### Exercise input
******************************
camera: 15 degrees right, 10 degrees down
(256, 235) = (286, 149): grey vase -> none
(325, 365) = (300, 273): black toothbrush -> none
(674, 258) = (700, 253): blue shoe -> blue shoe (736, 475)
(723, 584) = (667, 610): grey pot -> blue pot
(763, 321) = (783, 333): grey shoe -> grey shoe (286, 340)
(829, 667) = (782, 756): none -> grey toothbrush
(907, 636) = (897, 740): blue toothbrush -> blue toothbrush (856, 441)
******************************
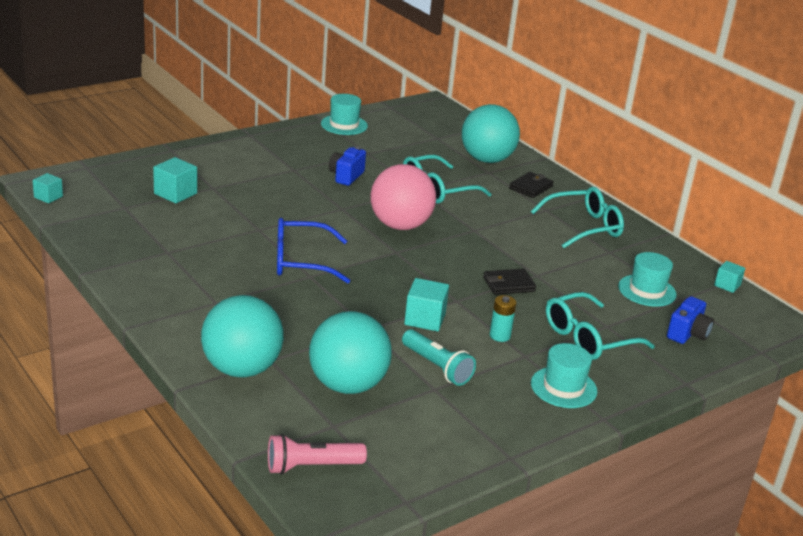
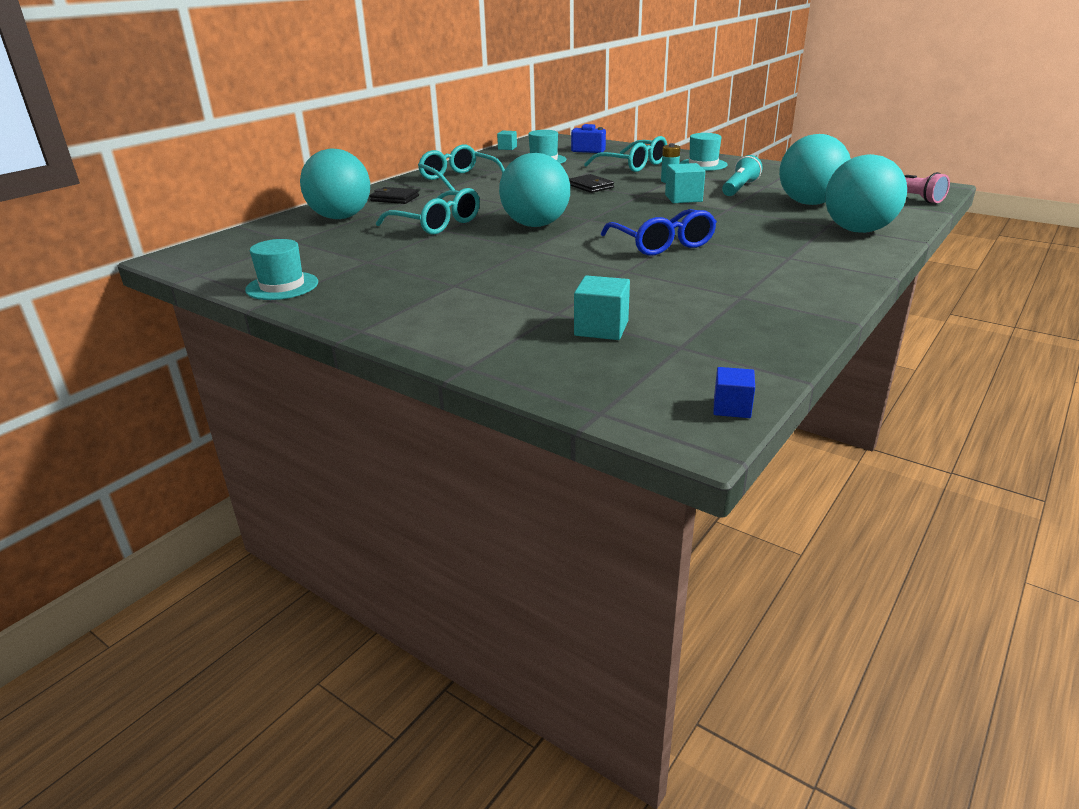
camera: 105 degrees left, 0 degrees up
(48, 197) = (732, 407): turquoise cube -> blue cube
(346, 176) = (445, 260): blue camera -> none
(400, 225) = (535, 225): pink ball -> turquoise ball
******************************
### What to do
After locating the line with "(763, 321) = (783, 333): grey" in the material above, return it and each line after it exactly, ending at the line with "(907, 636) = (897, 740): blue".

### Result for this exercise
(763, 321) = (783, 333): grey shoe -> grey shoe (286, 340)
(829, 667) = (782, 756): none -> grey toothbrush
(907, 636) = (897, 740): blue toothbrush -> blue toothbrush (856, 441)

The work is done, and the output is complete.